» **PROBLEM TO WORK ON**
The lines to repeat are those below from the one containing "RTC1 pin SCL: TX0 -> D22" down to the one containing "ENC1 pin SW: D2 -> D4", both included; reproduce them exactly and nothing else.

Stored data
= = = = =

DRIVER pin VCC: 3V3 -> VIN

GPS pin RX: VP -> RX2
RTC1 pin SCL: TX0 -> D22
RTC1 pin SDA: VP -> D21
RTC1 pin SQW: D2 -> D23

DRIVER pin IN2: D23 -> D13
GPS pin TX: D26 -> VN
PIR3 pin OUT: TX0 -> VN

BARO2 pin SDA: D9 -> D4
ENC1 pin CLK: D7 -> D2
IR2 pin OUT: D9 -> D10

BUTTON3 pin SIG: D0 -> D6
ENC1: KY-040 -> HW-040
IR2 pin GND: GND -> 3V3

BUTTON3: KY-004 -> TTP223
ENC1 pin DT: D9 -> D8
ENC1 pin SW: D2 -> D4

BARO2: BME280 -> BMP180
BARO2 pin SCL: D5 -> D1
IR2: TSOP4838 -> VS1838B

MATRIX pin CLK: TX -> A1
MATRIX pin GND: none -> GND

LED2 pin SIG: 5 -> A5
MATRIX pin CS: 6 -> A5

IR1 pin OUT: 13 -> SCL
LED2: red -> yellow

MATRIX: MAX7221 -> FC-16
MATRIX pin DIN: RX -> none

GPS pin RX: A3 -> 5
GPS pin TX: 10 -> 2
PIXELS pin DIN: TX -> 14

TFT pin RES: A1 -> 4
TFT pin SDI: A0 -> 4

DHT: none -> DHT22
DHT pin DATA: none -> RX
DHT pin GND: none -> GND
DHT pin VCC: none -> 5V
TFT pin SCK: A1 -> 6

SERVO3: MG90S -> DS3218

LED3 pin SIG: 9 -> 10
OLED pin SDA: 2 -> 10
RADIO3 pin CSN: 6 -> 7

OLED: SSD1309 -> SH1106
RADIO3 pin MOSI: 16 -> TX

= = = = =

» **SOLVED PROBLEM**
RTC1 pin SCL: TX0 -> D22
RTC1 pin SDA: VP -> D21
RTC1 pin SQW: D2 -> D23

DRIVER pin IN2: D23 -> D13
GPS pin TX: D26 -> VN
PIR3 pin OUT: TX0 -> VN

BARO2 pin SDA: D9 -> D4
ENC1 pin CLK: D7 -> D2
IR2 pin OUT: D9 -> D10

BUTTON3 pin SIG: D0 -> D6
ENC1: KY-040 -> HW-040
IR2 pin GND: GND -> 3V3

BUTTON3: KY-004 -> TTP223
ENC1 pin DT: D9 -> D8
ENC1 pin SW: D2 -> D4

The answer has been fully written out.